(Content revision data)
-------------------------

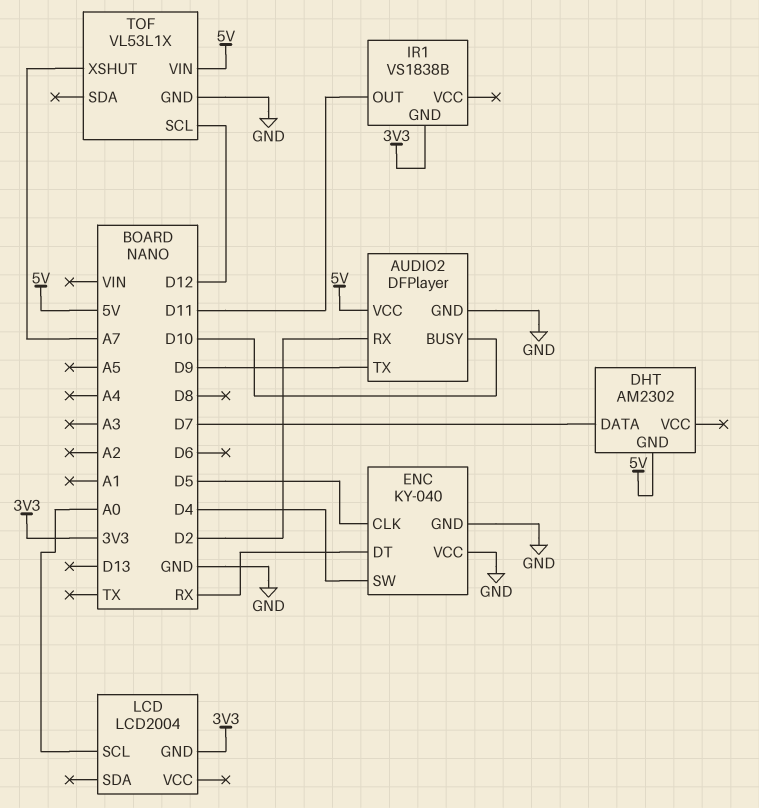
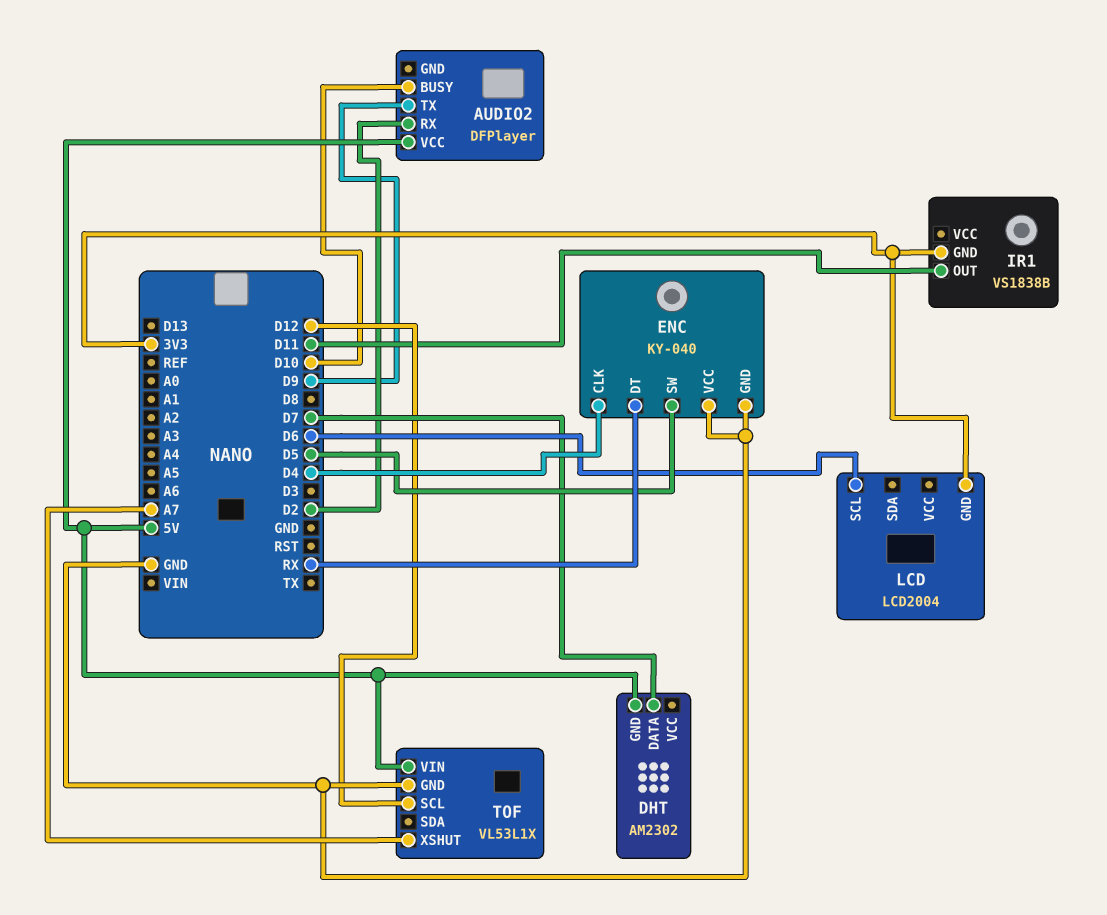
AUDIO2 pin GND: GND -> none
ENC pin CLK: D5 -> D4
ENC pin SW: D4 -> D5
LCD pin SCL: A0 -> D6

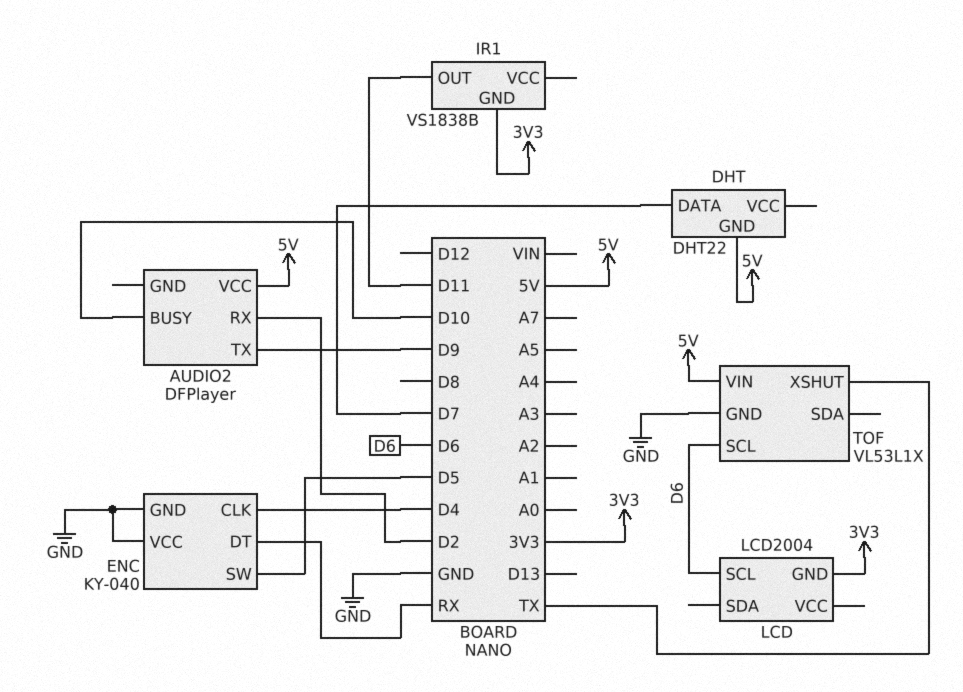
DHT: AM2302 -> DHT22
TOF pin SCL: D12 -> D6
TOF pin XSHUT: A7 -> TX

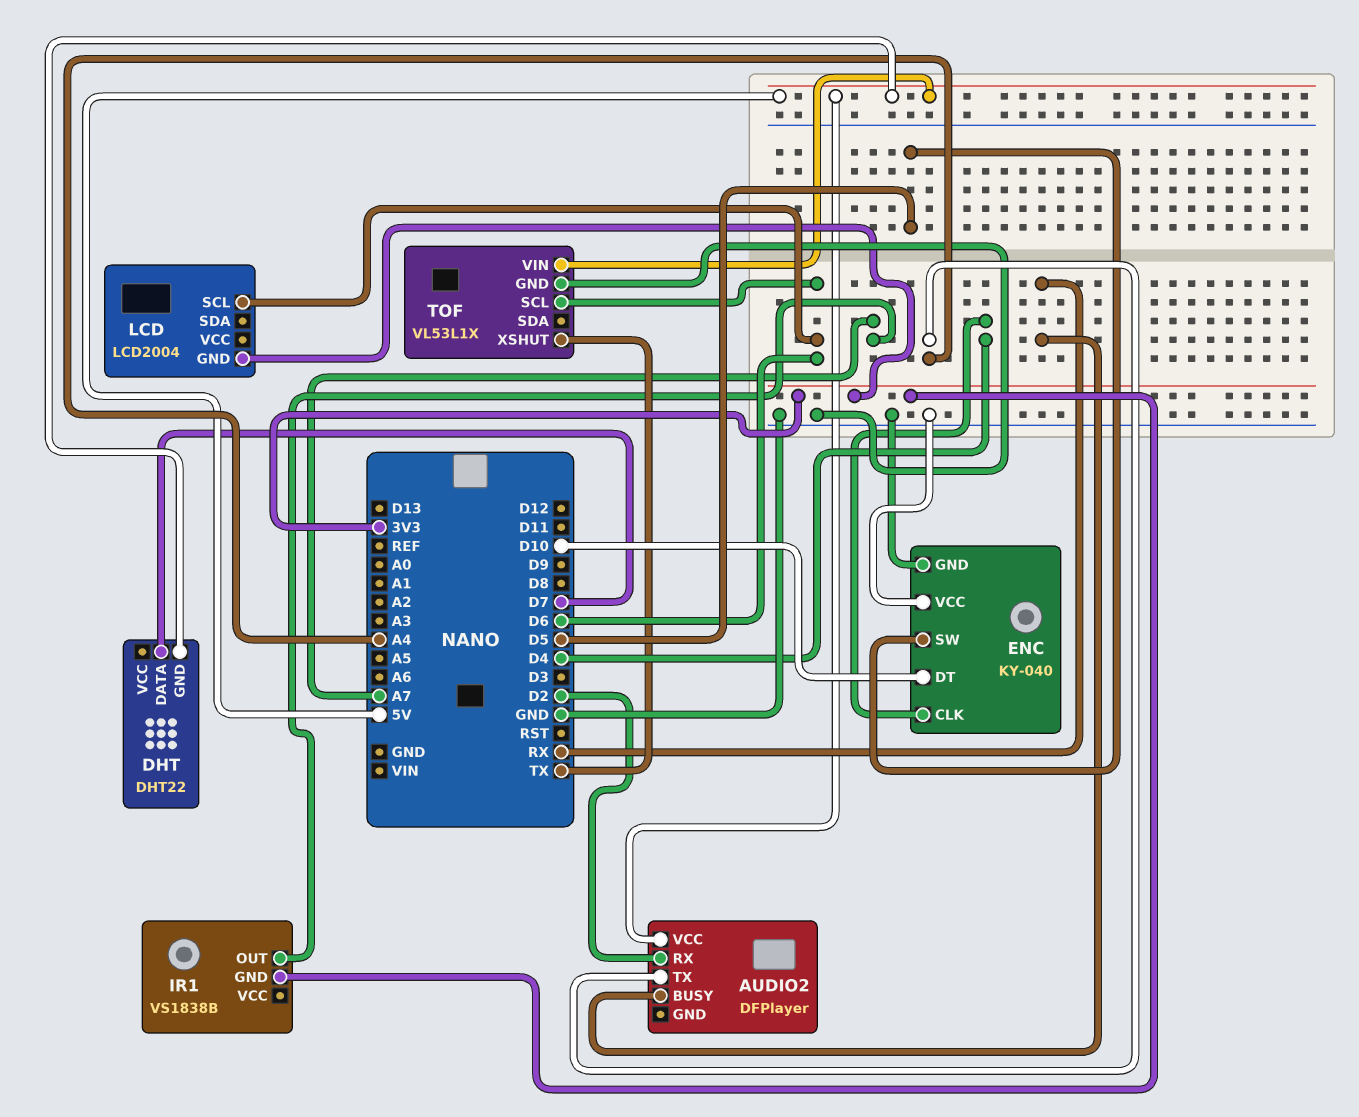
AUDIO2 pin BUSY: D10 -> RX
AUDIO2 pin TX: D9 -> A4
ENC pin DT: RX -> D10
IR1 pin OUT: D11 -> A7

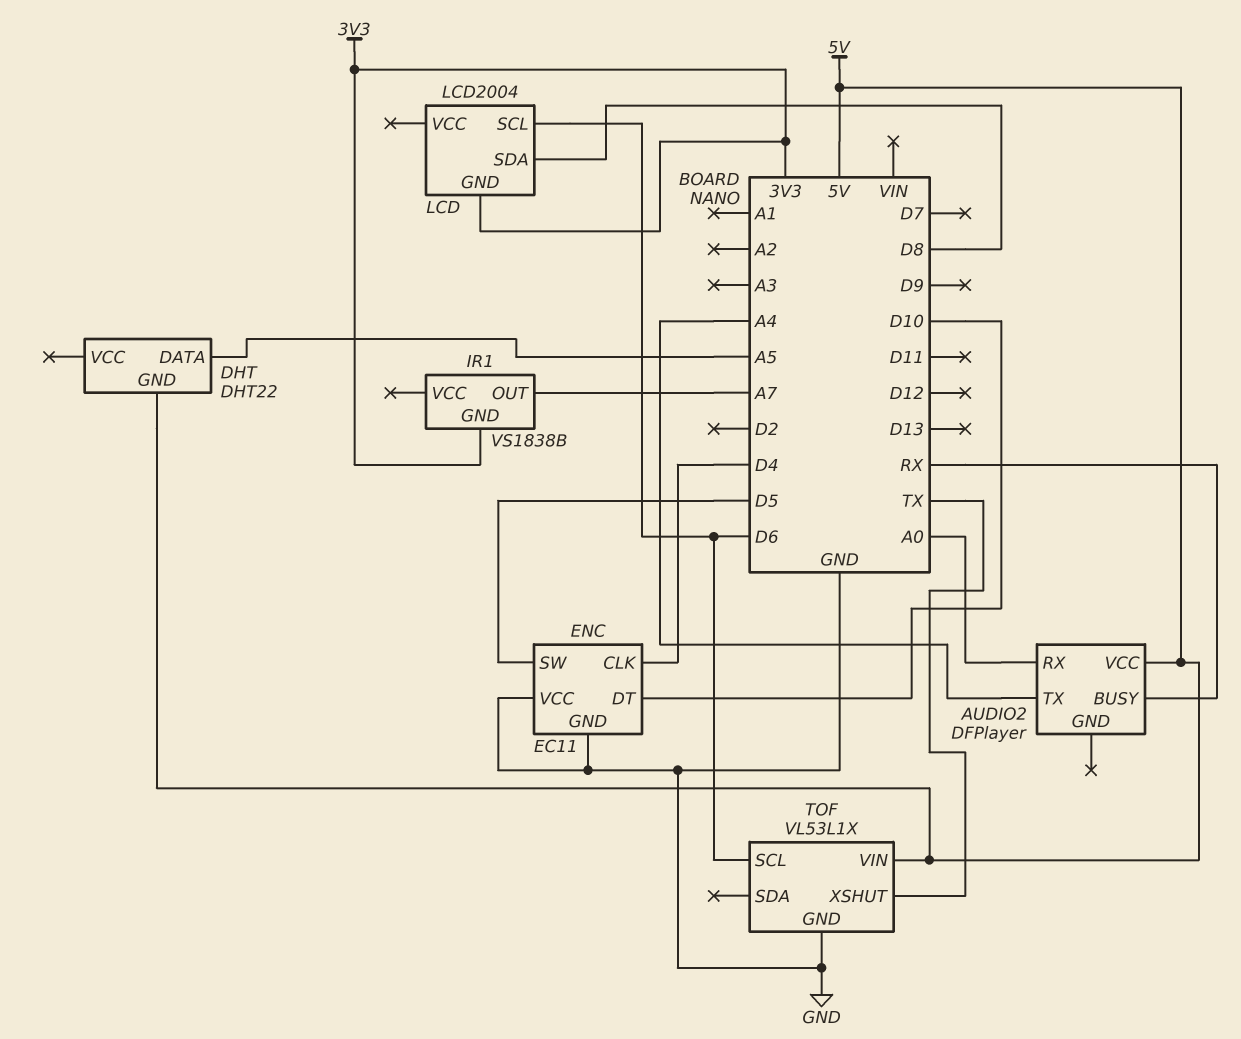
AUDIO2 pin RX: D2 -> A0
DHT pin DATA: D7 -> A5
ENC: KY-040 -> EC11
LCD pin SDA: none -> D8

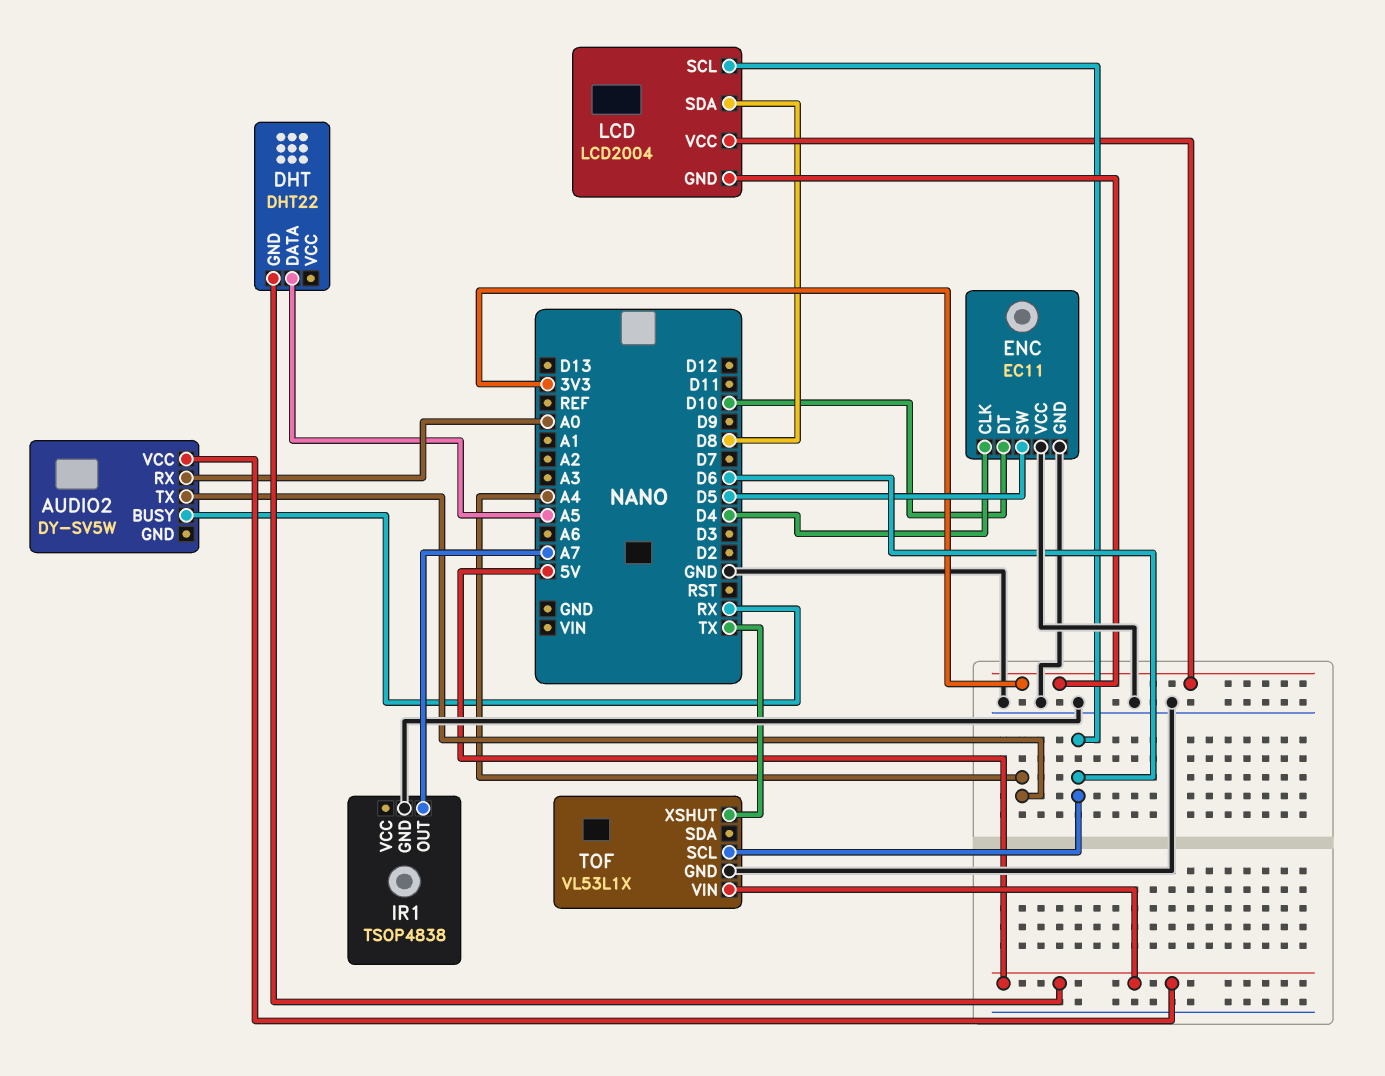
AUDIO2: DFPlayer -> DY-SV5W
IR1: VS1838B -> TSOP4838
IR1 pin GND: 3V3 -> GND
LCD pin VCC: none -> 3V3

-------------------------

• _What you will do_
Pick up at the line containing "ENC: KY-040 -> EC11" and copy each line exactly until the data ends, including that last line; copy no pictures.

• _Task response_
ENC: KY-040 -> EC11
LCD pin SDA: none -> D8

AUDIO2: DFPlayer -> DY-SV5W
IR1: VS1838B -> TSOP4838
IR1 pin GND: 3V3 -> GND
LCD pin VCC: none -> 3V3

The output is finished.